**The problem:** Leaving out every image, restate all the records word for word.

(Beginning of Data listing)

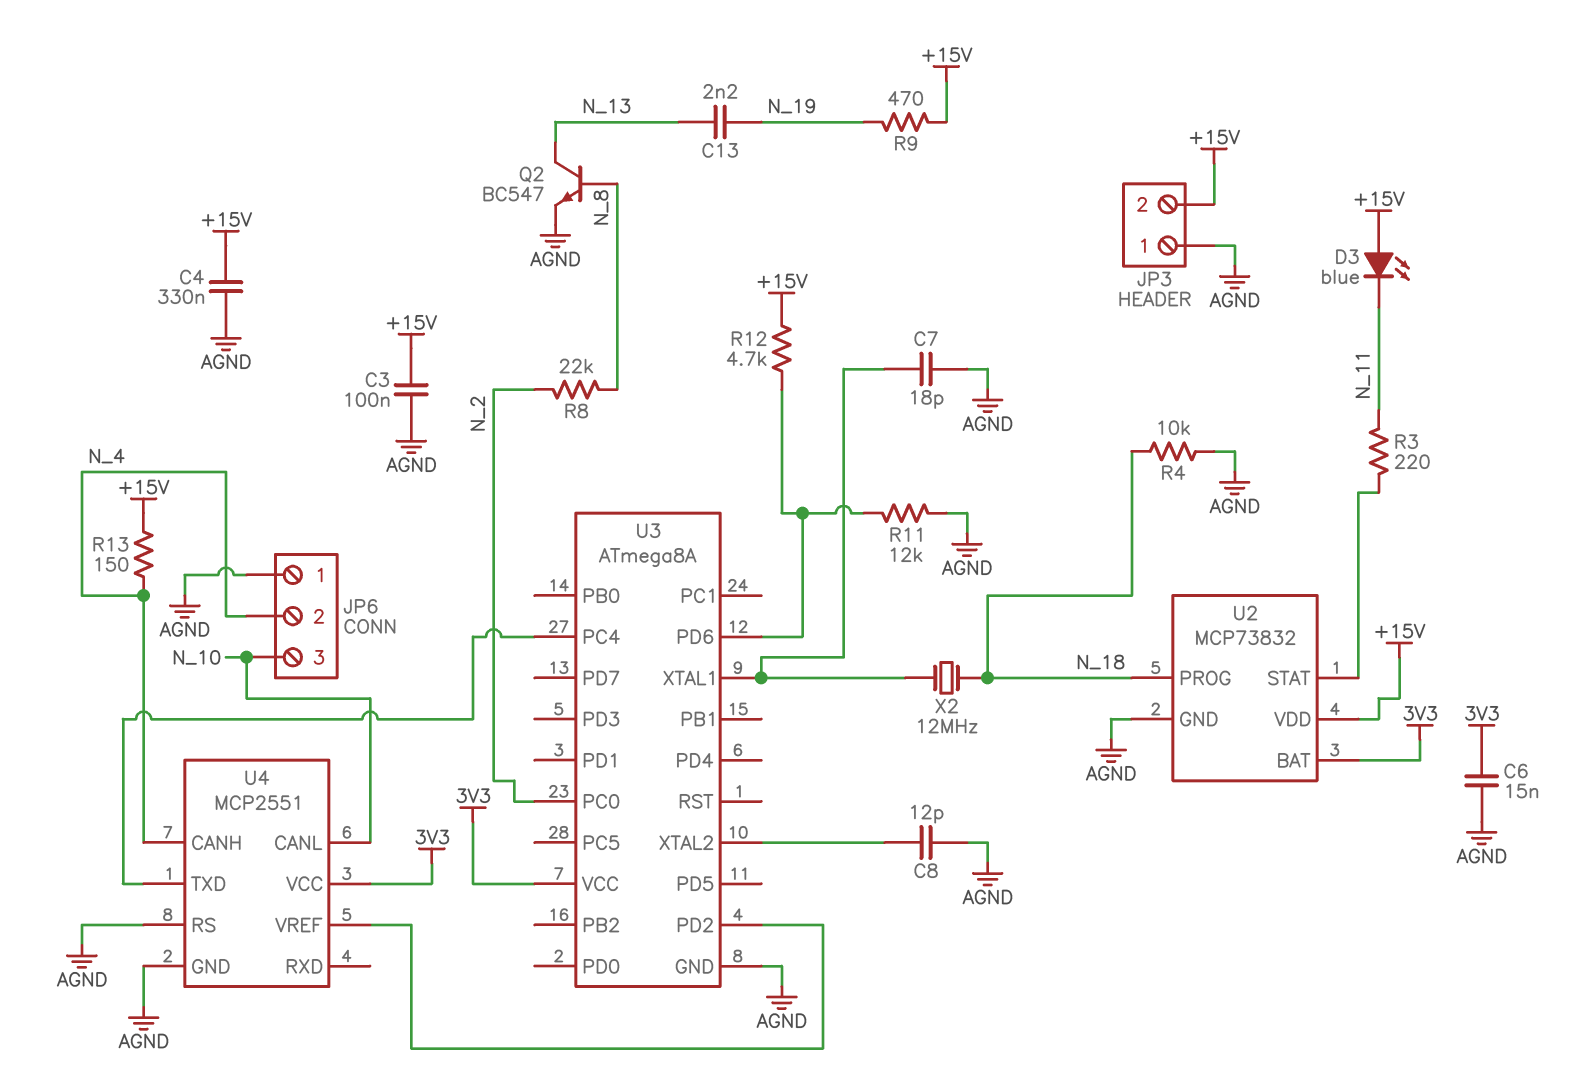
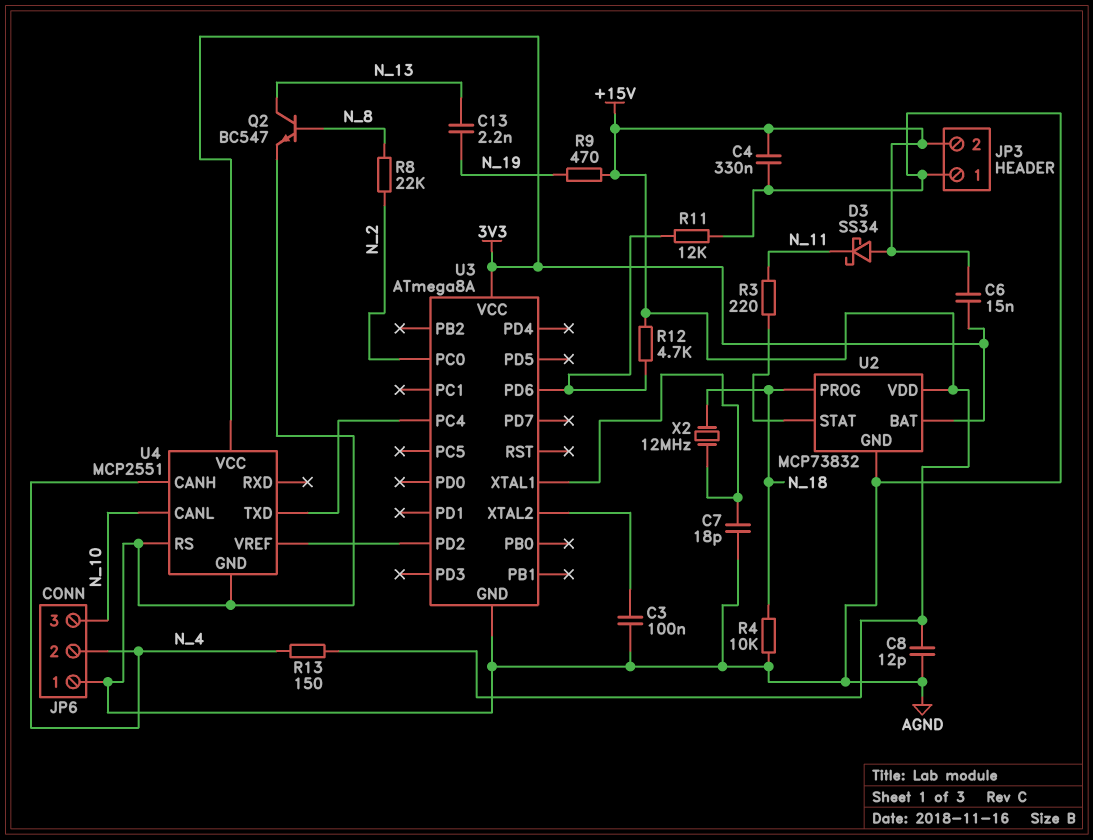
C3: 100nF (+15V, AGND) -> 100nF (AGND, U3/XTAL2)
C6: 15nF (3V3, AGND) -> 15nF (+15V, 3V3)
C8: 12pF (AGND, U3/XTAL2) -> 12pF (+15V, AGND)
D3: LED blue (A +15V, K N_11) -> schottky SS34 (A +15V, K N_11)

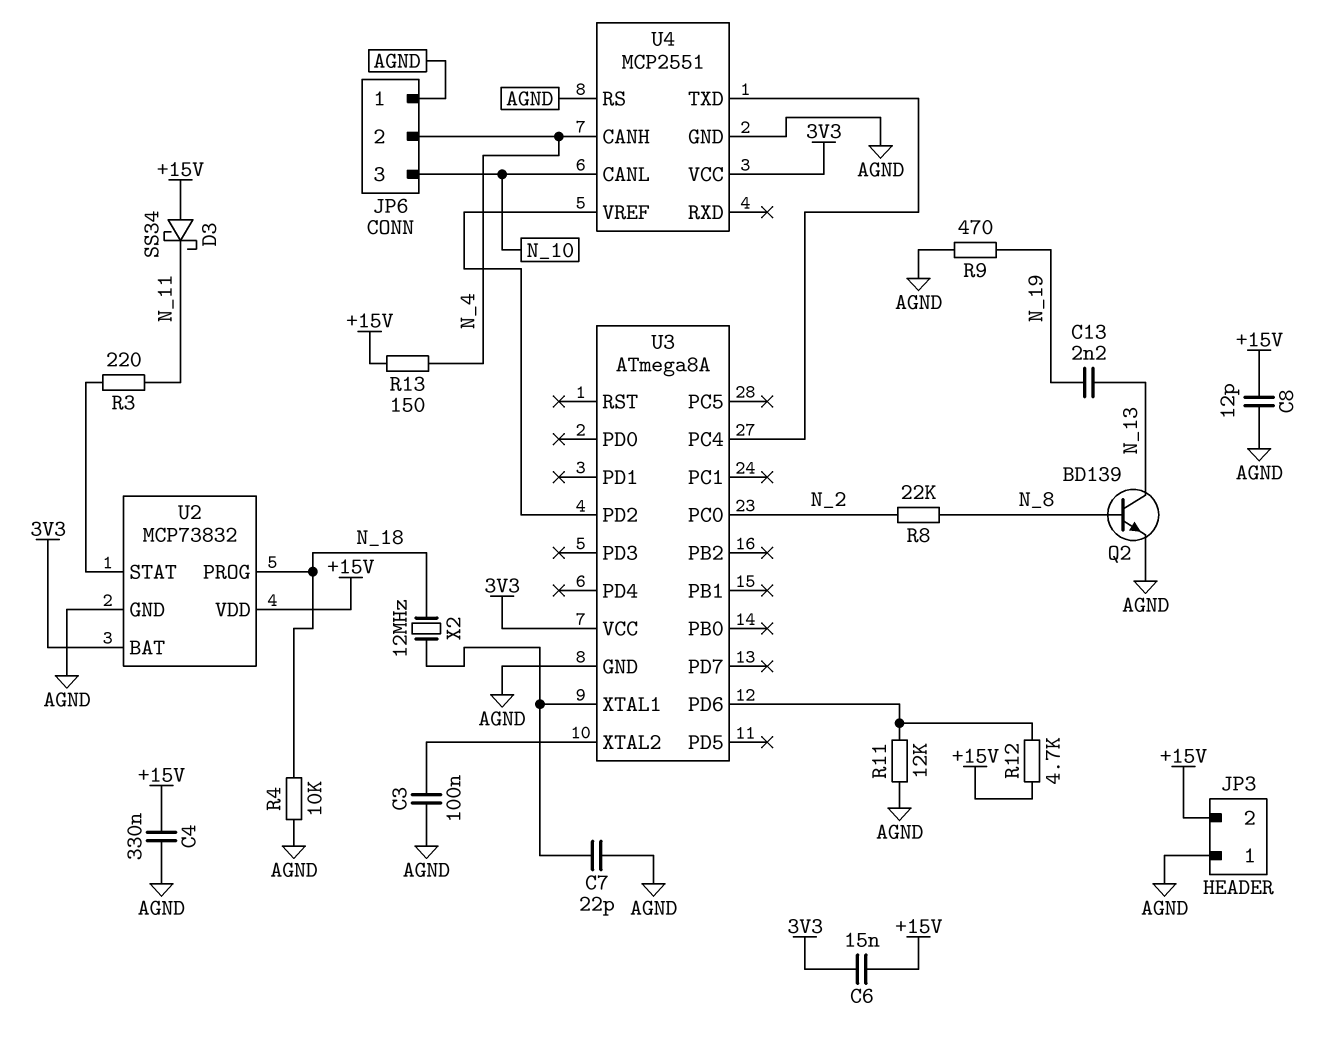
C7: 18pF (AGND, U3/XTAL1) -> 22pF (AGND, U3/XTAL1)
Q2: NPN BC547 (B N_8, C N_13, E AGND) -> NPN BD139 (B N_8, C N_13, E AGND)
R9: 470 (+15V, N_19) -> 470 (AGND, N_19)

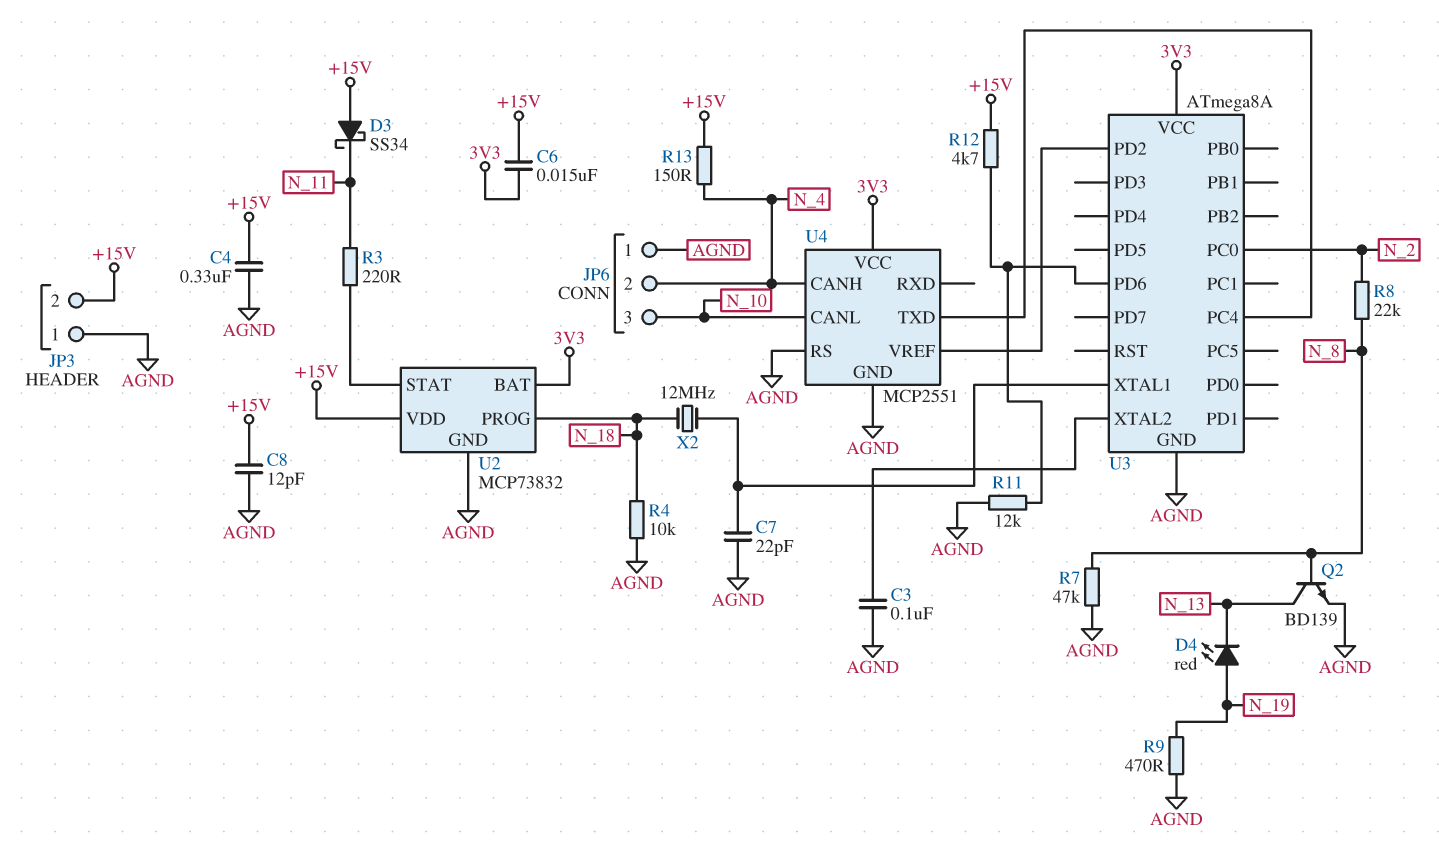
C13: 2.2nF (N_13, N_19) -> none
D4: none -> LED red (A N_19, K N_13)
R7: none -> 47k (AGND, N_8)

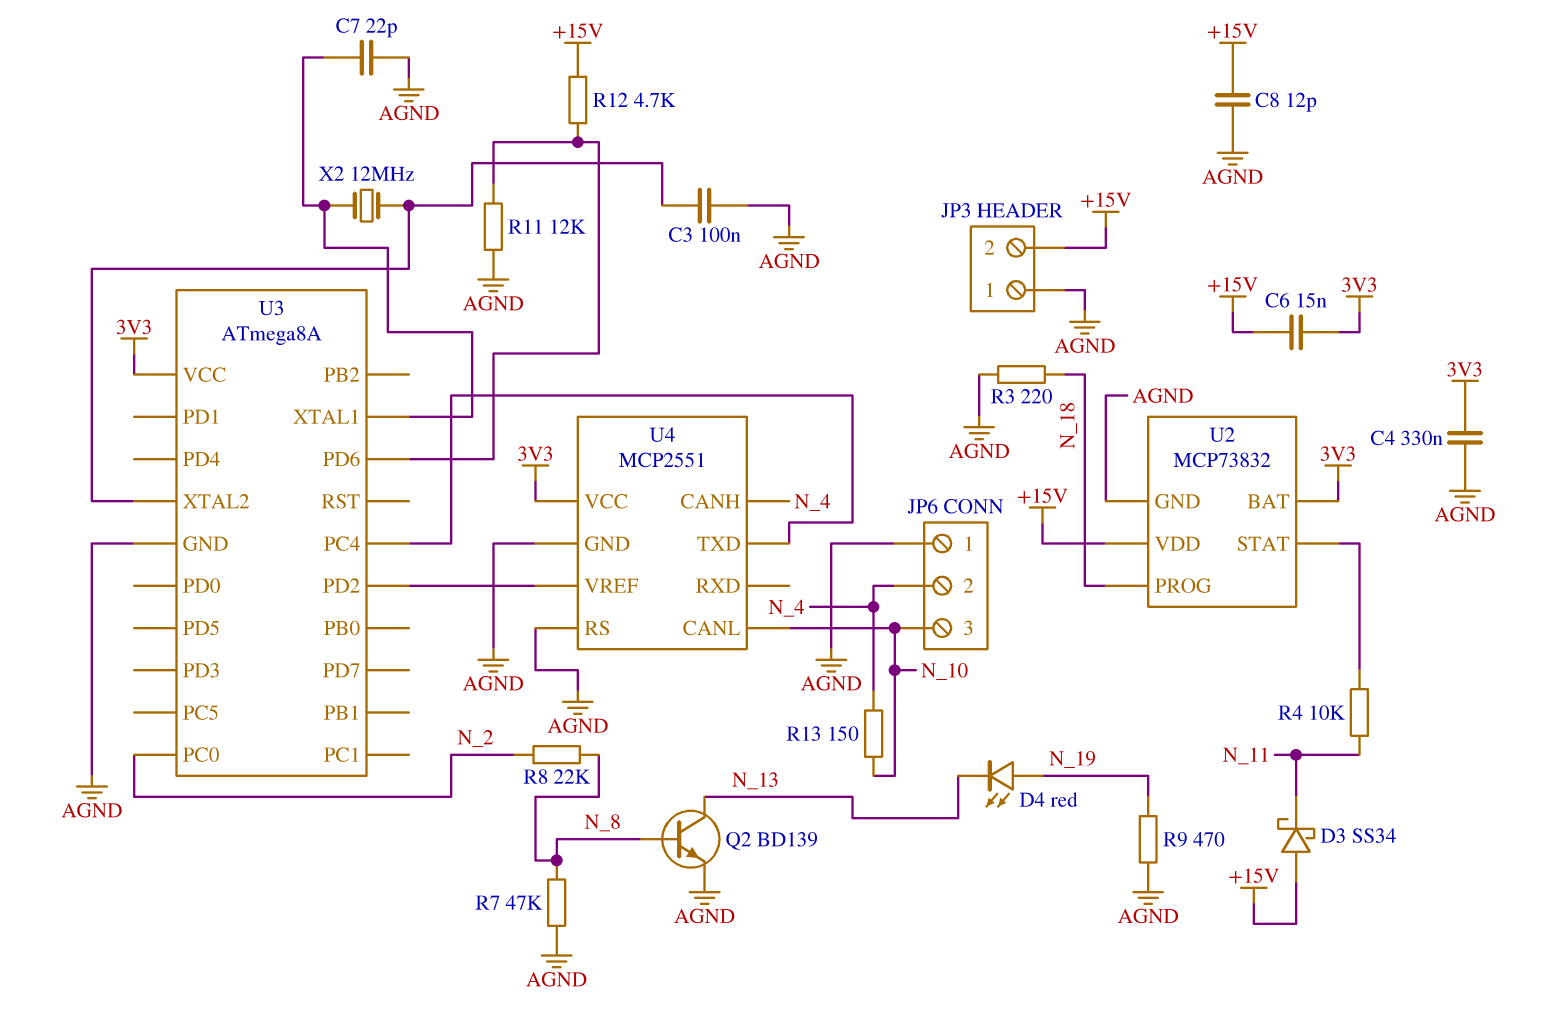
C4: 330nF (+15V, AGND) -> 330nF (3V3, AGND)
R3: 220 (N_11, U2/STAT) -> 220 (AGND, N_18)
R4: 10k (AGND, N_18) -> 10k (N_11, U2/STAT)
R13: 150 (+15V, N_4) -> 150 (N_4, N_10)
X2: 12MHz (N_18, U3/XTAL1) -> 12MHz (U3/XTAL1, U3/XTAL2)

(End of Data listing)

**Solution to this problem:**
C3: 100nF (+15V, AGND) -> 100nF (AGND, U3/XTAL2)
C6: 15nF (3V3, AGND) -> 15nF (+15V, 3V3)
C8: 12pF (AGND, U3/XTAL2) -> 12pF (+15V, AGND)
D3: LED blue (A +15V, K N_11) -> schottky SS34 (A +15V, K N_11)

C7: 18pF (AGND, U3/XTAL1) -> 22pF (AGND, U3/XTAL1)
Q2: NPN BC547 (B N_8, C N_13, E AGND) -> NPN BD139 (B N_8, C N_13, E AGND)
R9: 470 (+15V, N_19) -> 470 (AGND, N_19)

C13: 2.2nF (N_13, N_19) -> none
D4: none -> LED red (A N_19, K N_13)
R7: none -> 47k (AGND, N_8)

C4: 330nF (+15V, AGND) -> 330nF (3V3, AGND)
R3: 220 (N_11, U2/STAT) -> 220 (AGND, N_18)
R4: 10k (AGND, N_18) -> 10k (N_11, U2/STAT)
R13: 150 (+15V, N_4) -> 150 (N_4, N_10)
X2: 12MHz (N_18, U3/XTAL1) -> 12MHz (U3/XTAL1, U3/XTAL2)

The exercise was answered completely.